• **Your assignment**: If a line in the listing below contains "none", return that line.

• **The data**:
******************************

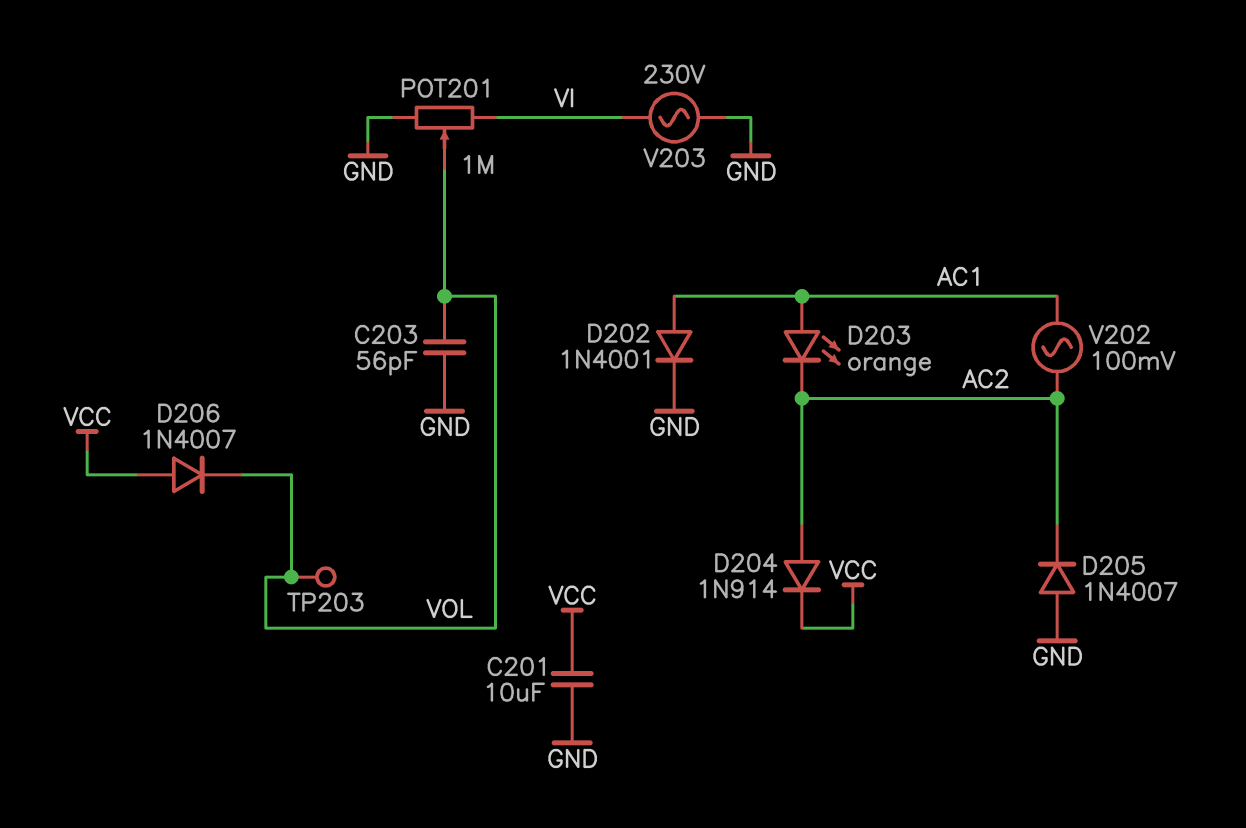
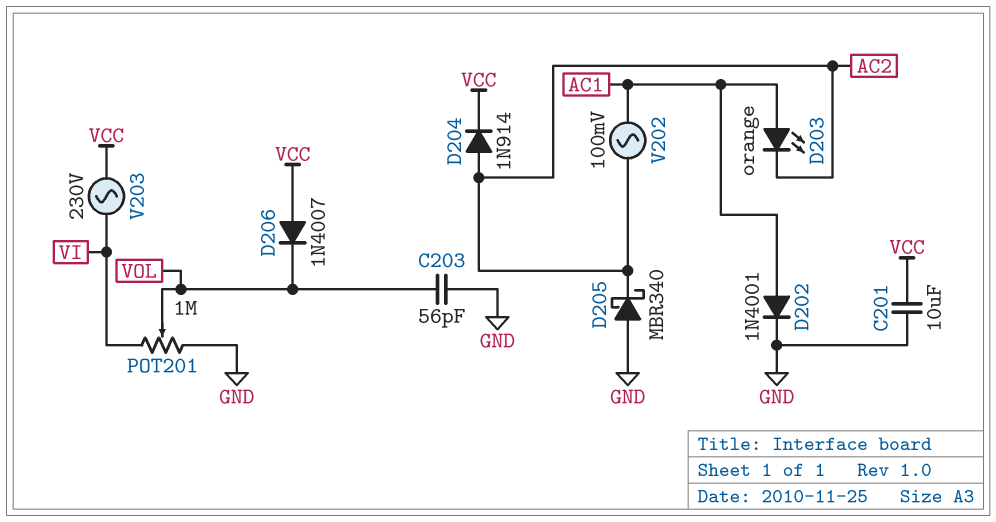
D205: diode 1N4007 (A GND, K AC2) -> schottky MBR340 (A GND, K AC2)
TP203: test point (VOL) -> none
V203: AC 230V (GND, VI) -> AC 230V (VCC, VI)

******************************

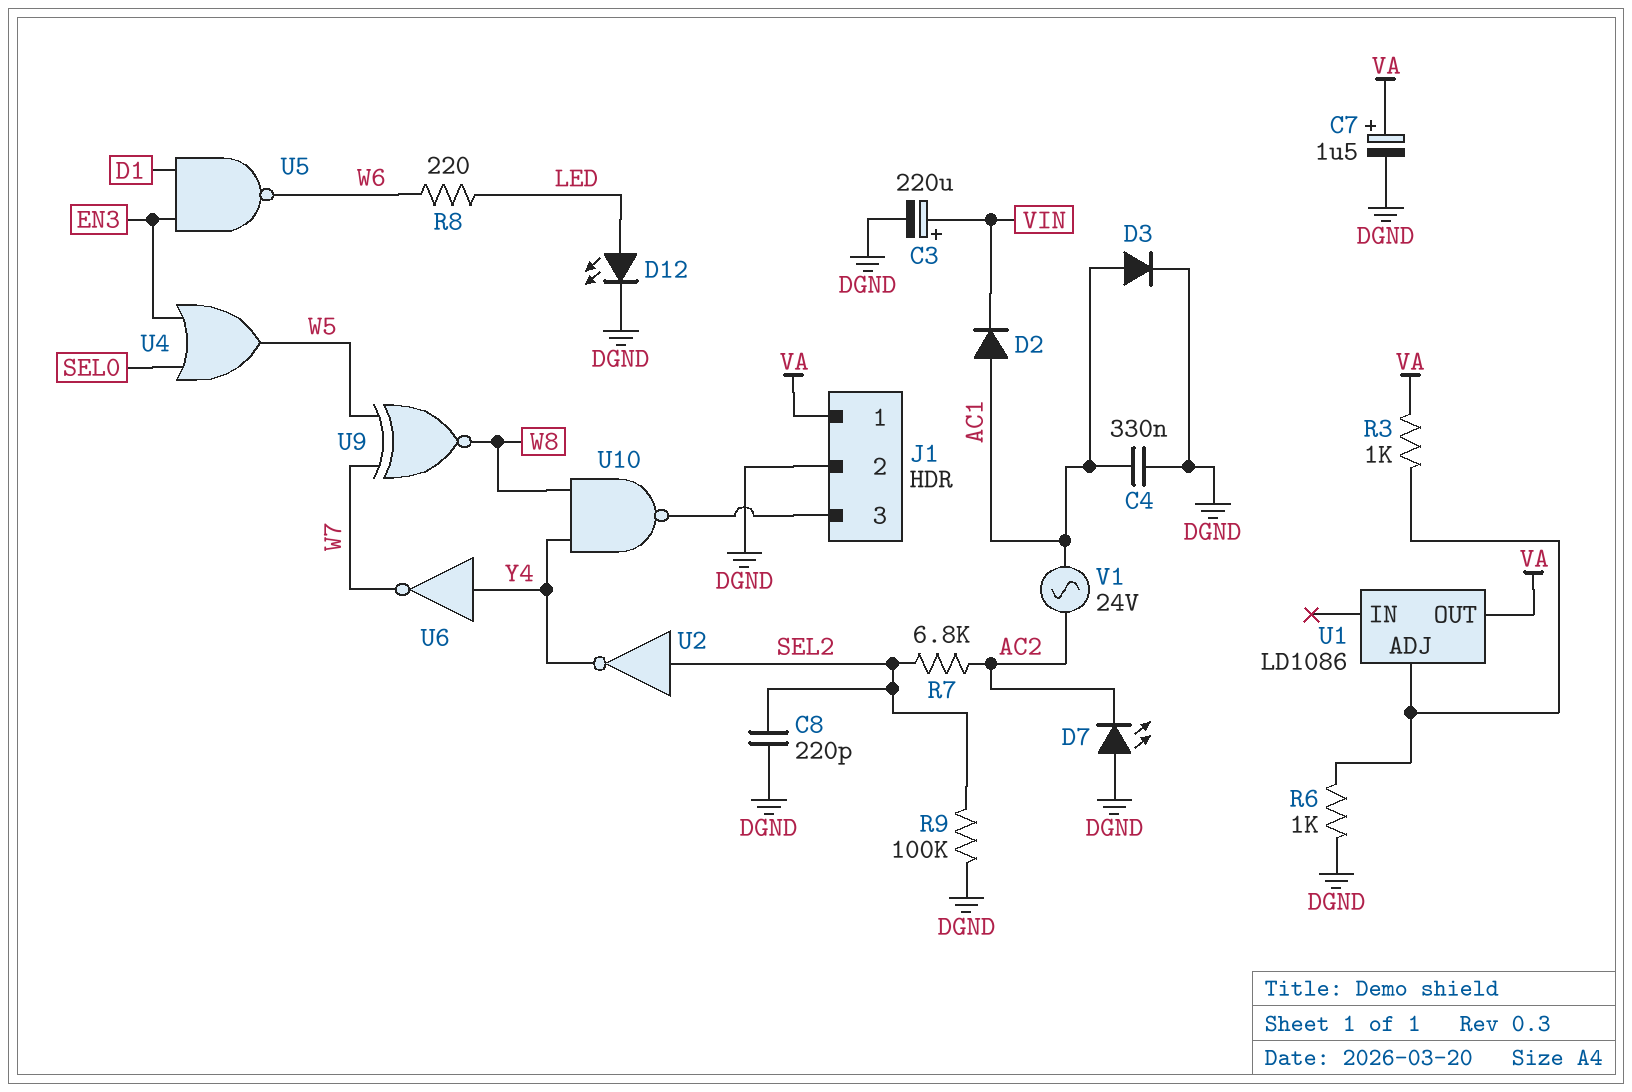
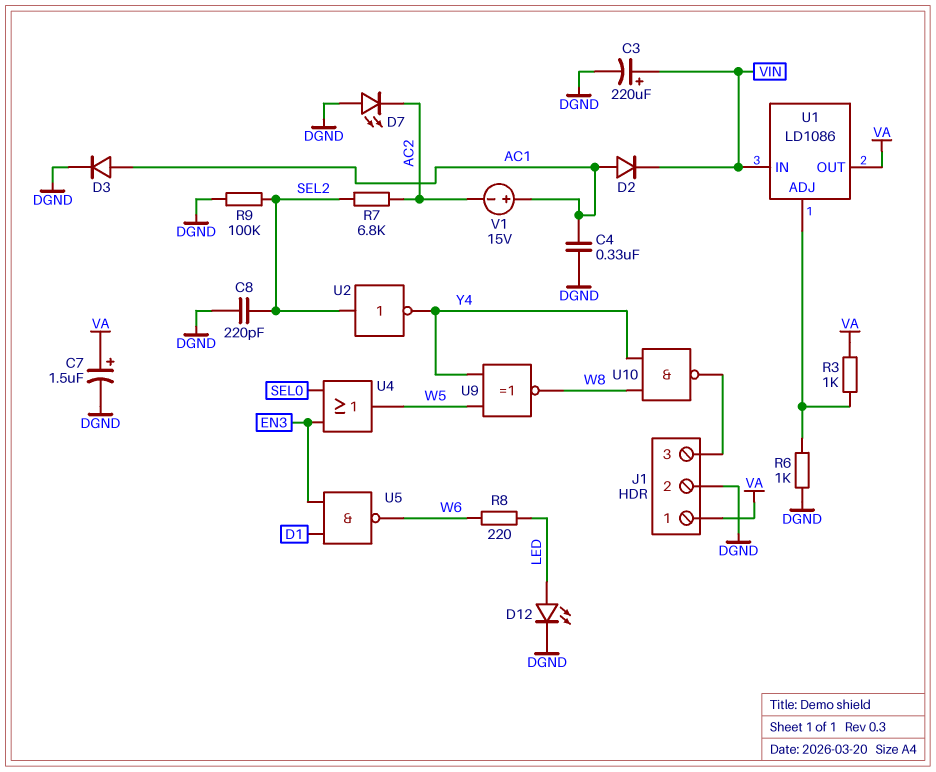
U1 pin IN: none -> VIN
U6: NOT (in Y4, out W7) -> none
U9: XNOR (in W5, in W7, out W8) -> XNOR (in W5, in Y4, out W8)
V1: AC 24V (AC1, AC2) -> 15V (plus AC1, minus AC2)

******************************

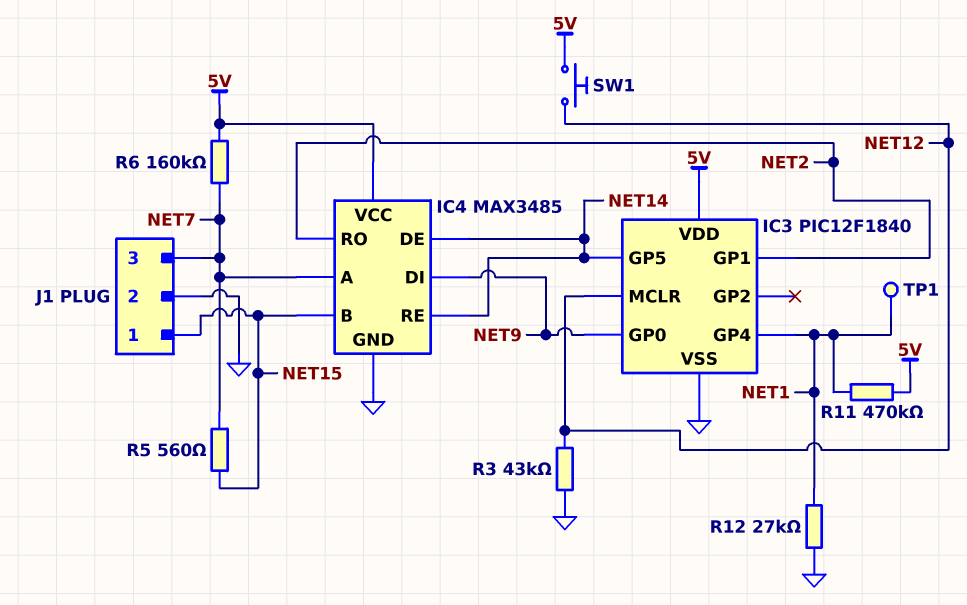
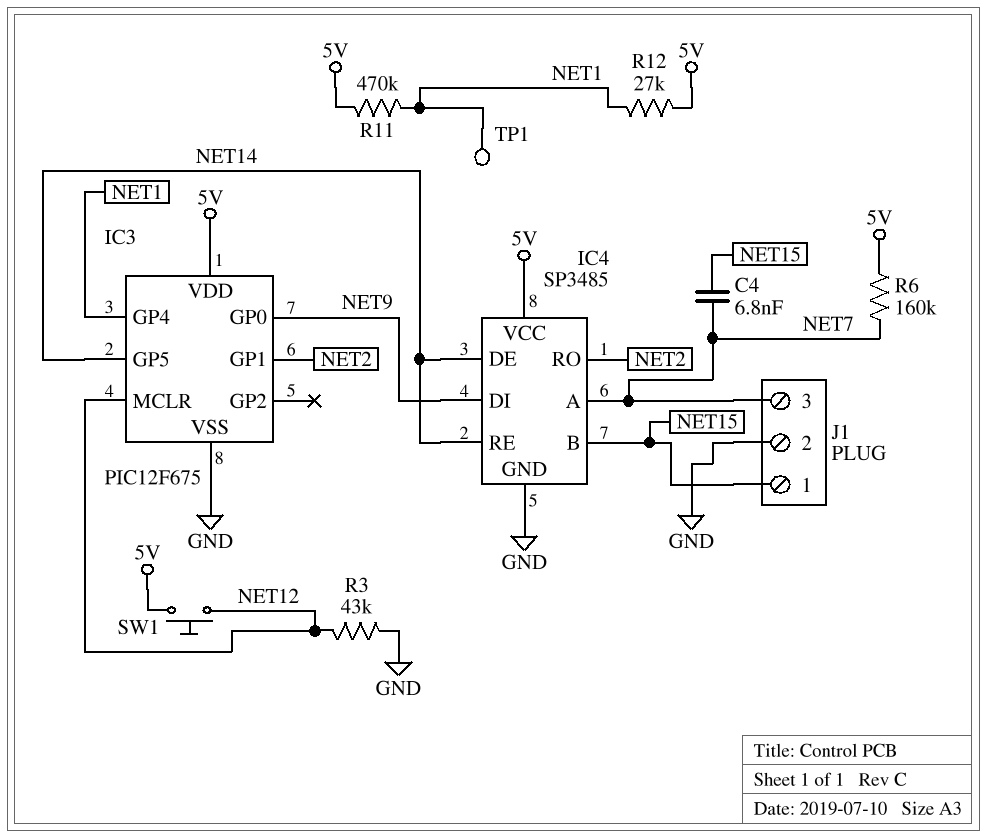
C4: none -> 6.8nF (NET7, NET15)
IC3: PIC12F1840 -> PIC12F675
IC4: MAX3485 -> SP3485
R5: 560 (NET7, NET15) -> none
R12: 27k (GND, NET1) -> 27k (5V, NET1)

******************************

• **Response**:
TP203: test point (VOL) -> none
U1 pin IN: none -> VIN
U6: NOT (in Y4, out W7) -> none
C4: none -> 6.8nF (NET7, NET15)
R5: 560 (NET7, NET15) -> none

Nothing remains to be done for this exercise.